_Work item:_ Write out only the lines running from the one that contains "white brick C6:C8" to the end of the material, both ends included.

_Provided data:_
######

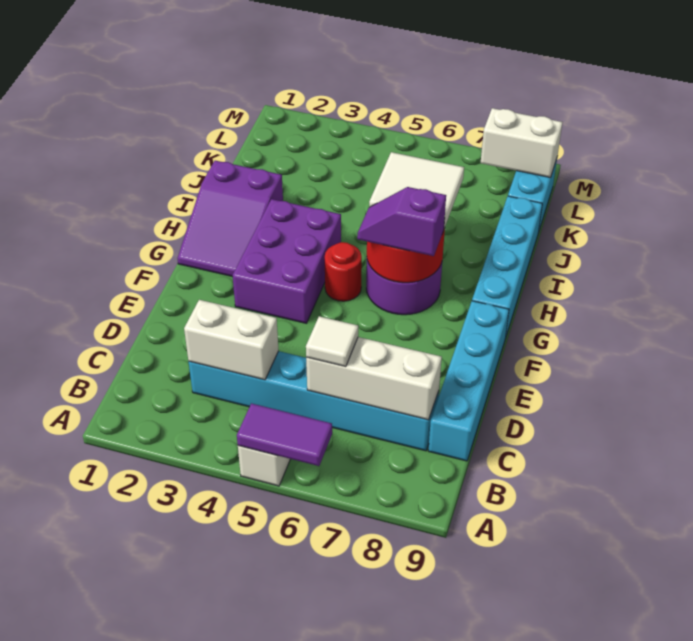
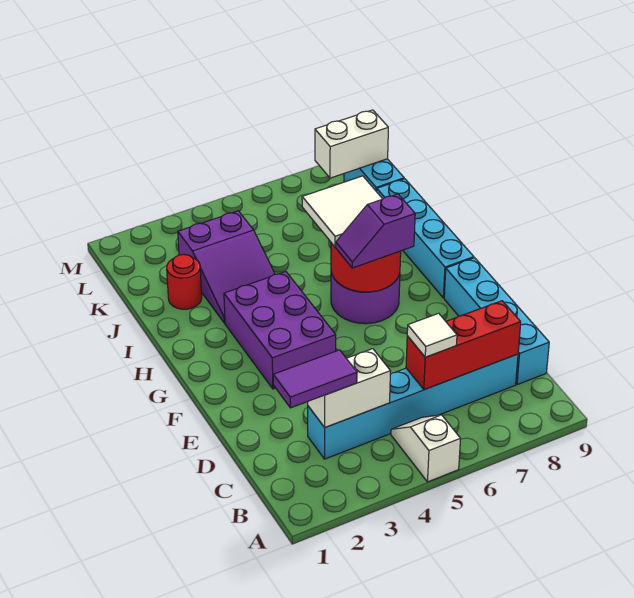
purple tile A5:A6 level 2 -> purple tile C2:C3 level 3
white brick C6:C8 level 2 -> red brick C6:C8 level 2
purple slope G1:I2 level 1 top I -> purple slope I3:K4 level 1 top K
red round brick G5 level 1 -> red round brick J2 level 1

######

_Answer to the exercise:_
white brick C6:C8 level 2 -> red brick C6:C8 level 2
purple slope G1:I2 level 1 top I -> purple slope I3:K4 level 1 top K
red round brick G5 level 1 -> red round brick J2 level 1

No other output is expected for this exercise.